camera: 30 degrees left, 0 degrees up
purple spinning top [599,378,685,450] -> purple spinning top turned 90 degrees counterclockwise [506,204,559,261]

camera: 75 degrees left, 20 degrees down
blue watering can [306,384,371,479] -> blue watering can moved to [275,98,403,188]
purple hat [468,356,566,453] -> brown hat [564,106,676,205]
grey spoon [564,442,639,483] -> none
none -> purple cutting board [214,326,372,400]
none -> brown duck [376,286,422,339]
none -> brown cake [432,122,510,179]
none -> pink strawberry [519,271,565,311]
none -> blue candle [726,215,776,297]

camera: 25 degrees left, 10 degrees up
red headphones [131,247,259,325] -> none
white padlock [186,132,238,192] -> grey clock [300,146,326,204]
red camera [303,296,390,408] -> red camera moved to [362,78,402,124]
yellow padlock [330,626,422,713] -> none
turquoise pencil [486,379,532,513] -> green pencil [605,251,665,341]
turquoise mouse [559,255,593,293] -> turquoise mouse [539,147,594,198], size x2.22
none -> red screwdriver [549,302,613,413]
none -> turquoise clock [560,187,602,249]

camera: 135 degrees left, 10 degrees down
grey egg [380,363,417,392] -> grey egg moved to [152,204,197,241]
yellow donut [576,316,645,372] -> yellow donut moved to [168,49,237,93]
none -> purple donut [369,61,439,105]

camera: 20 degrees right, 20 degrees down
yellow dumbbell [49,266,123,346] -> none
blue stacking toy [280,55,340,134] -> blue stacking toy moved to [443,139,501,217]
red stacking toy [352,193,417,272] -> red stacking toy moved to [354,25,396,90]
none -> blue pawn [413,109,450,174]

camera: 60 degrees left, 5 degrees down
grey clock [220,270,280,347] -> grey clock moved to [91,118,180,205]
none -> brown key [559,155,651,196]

──────────────────────────────

Going back over the entries above, copy word for word every line from the one that has "turquoise mouse [559,255,593,293]" on through the one that has "red stacking toy [352,193,417,272]".

_ANSWER FOR THIS EXERCISE_
turquoise mouse [559,255,593,293] -> turquoise mouse [539,147,594,198], size x2.22
none -> red screwdriver [549,302,613,413]
none -> turquoise clock [560,187,602,249]

camera: 135 degrees left, 10 degrees down
grey egg [380,363,417,392] -> grey egg moved to [152,204,197,241]
yellow donut [576,316,645,372] -> yellow donut moved to [168,49,237,93]
none -> purple donut [369,61,439,105]

camera: 20 degrees right, 20 degrees down
yellow dumbbell [49,266,123,346] -> none
blue stacking toy [280,55,340,134] -> blue stacking toy moved to [443,139,501,217]
red stacking toy [352,193,417,272] -> red stacking toy moved to [354,25,396,90]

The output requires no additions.